Task prompt: Copy the first line of the entries below and every line after it through the line containing "(596, 136) = (365, 403): red". Do not include pictures.

Start of Input data

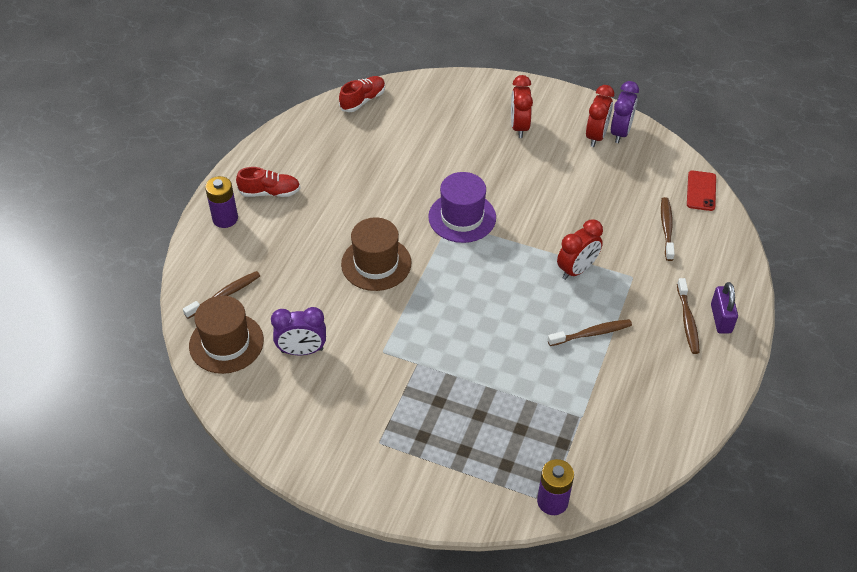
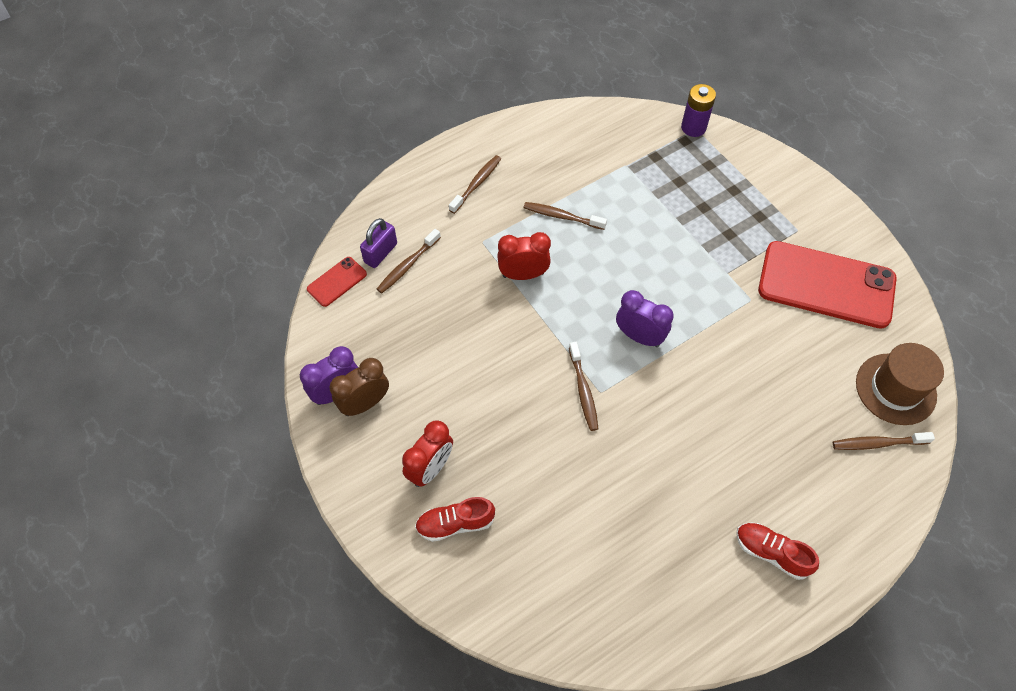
camera: 145 degrees left, 10 degrees up
(225, 218) = (840, 546): purple battery -> none
(302, 350) = (825, 341): purple clock -> purple clock (639, 337)
(325, 401) = (826, 285): none -> red phone
(363, 100) = (577, 636): red shoe -> red shoe (455, 523)
(376, 263) = (704, 389): brown hat -> none
(462, 217) = (583, 390): purple hat -> brown toothbrush
(596, 136) = (365, 403): red clock -> brown clock
(721, 319) = (449, 171): purple padlock -> purple padlock (380, 253)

End of Input data

Your response:
camera: 145 degrees left, 10 degrees up
(225, 218) = (840, 546): purple battery -> none
(302, 350) = (825, 341): purple clock -> purple clock (639, 337)
(325, 401) = (826, 285): none -> red phone
(363, 100) = (577, 636): red shoe -> red shoe (455, 523)
(376, 263) = (704, 389): brown hat -> none
(462, 217) = (583, 390): purple hat -> brown toothbrush
(596, 136) = (365, 403): red clock -> brown clock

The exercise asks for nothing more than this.